#### DATASET:
[Start of Attachment]

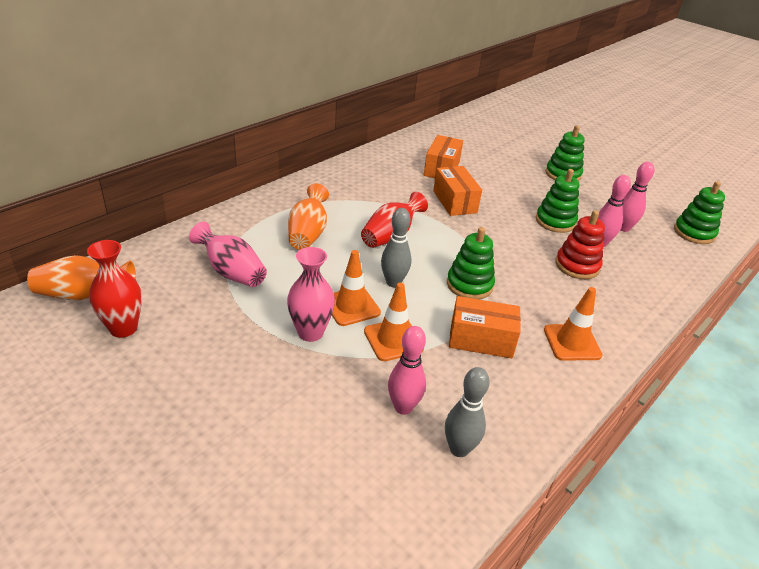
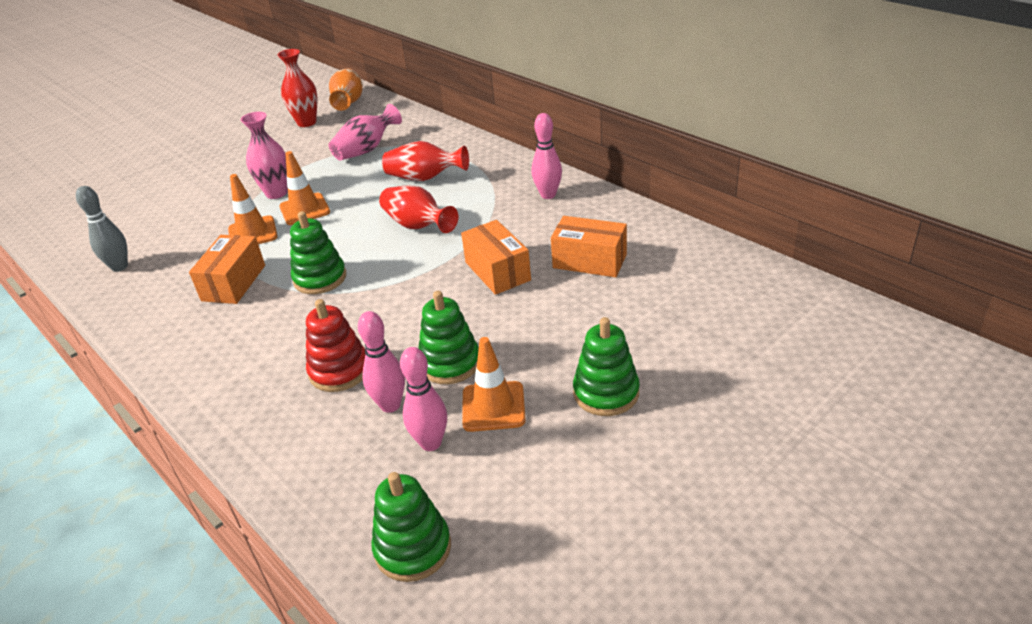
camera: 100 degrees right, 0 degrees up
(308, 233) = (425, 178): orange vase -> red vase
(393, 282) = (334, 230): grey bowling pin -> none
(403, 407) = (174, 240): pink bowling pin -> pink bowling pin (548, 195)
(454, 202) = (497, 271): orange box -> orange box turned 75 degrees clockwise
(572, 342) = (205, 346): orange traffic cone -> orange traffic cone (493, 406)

[End of Attachment]
[Start of Attachment]

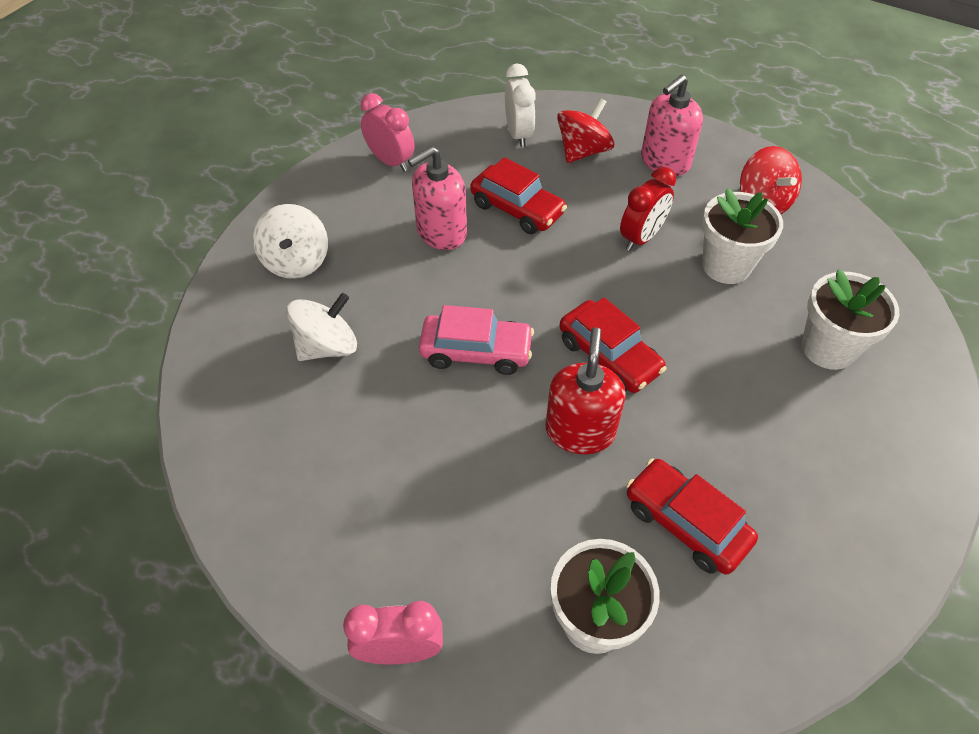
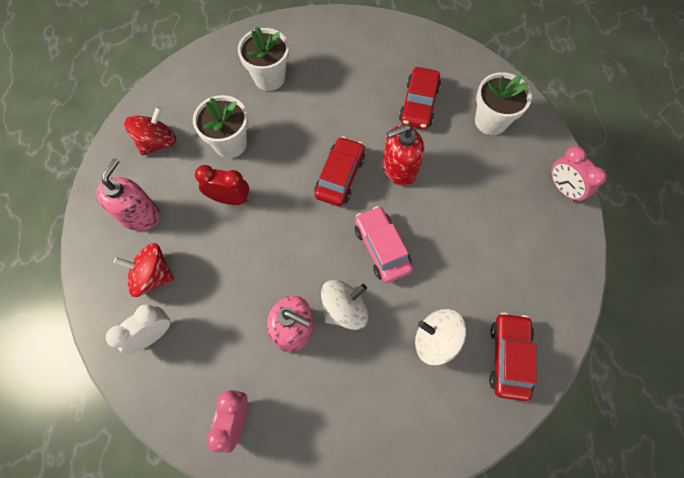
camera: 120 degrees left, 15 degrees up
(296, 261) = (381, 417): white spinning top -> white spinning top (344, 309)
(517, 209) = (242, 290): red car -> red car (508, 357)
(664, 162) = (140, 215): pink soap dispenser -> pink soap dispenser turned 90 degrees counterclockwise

[End of Attachment]
[Start of Attachment]

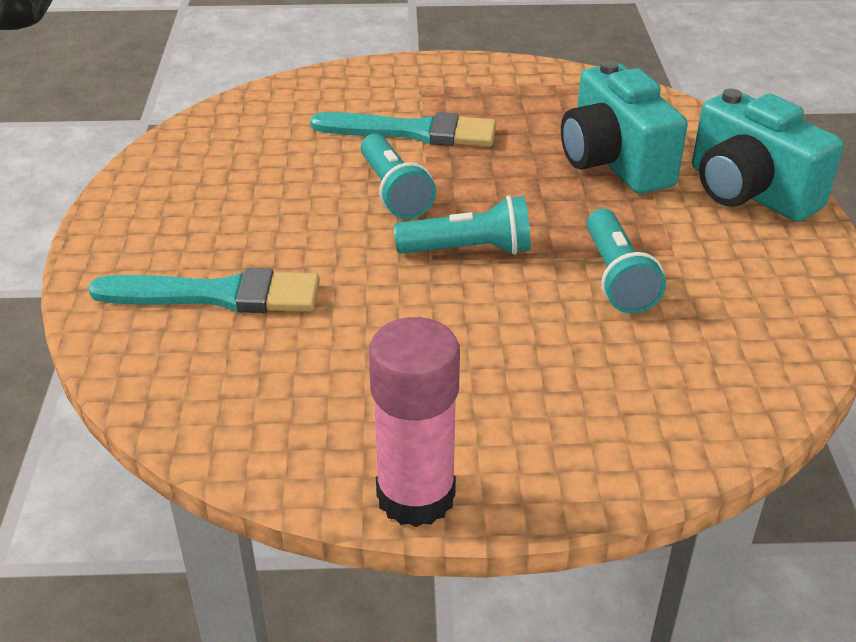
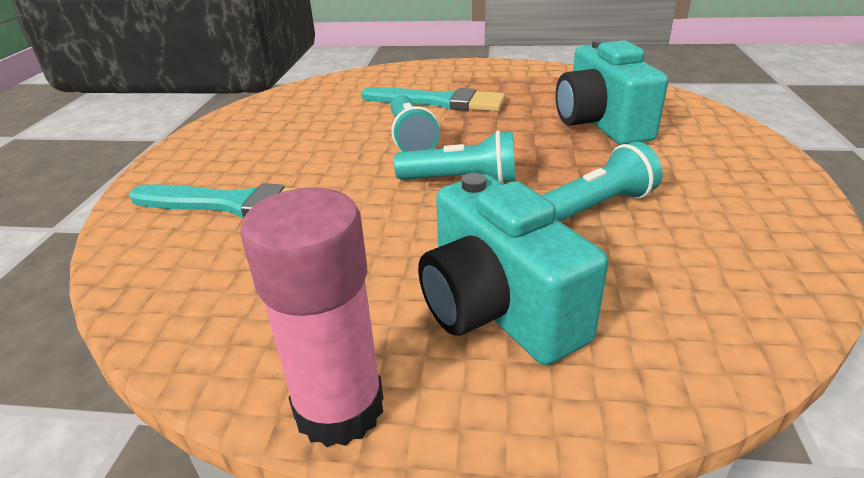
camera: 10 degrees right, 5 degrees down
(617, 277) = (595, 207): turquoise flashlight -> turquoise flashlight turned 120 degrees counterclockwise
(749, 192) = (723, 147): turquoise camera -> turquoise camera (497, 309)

[End of Attachment]

From the listing above, return the lines starting at the one with "camera: 100 degrees right, 0 degrees up" and ending at the one with "(572, 342) = (205, 346): orange", both kept, exactly as they appear and nothing more.

camera: 100 degrees right, 0 degrees up
(308, 233) = (425, 178): orange vase -> red vase
(393, 282) = (334, 230): grey bowling pin -> none
(403, 407) = (174, 240): pink bowling pin -> pink bowling pin (548, 195)
(454, 202) = (497, 271): orange box -> orange box turned 75 degrees clockwise
(572, 342) = (205, 346): orange traffic cone -> orange traffic cone (493, 406)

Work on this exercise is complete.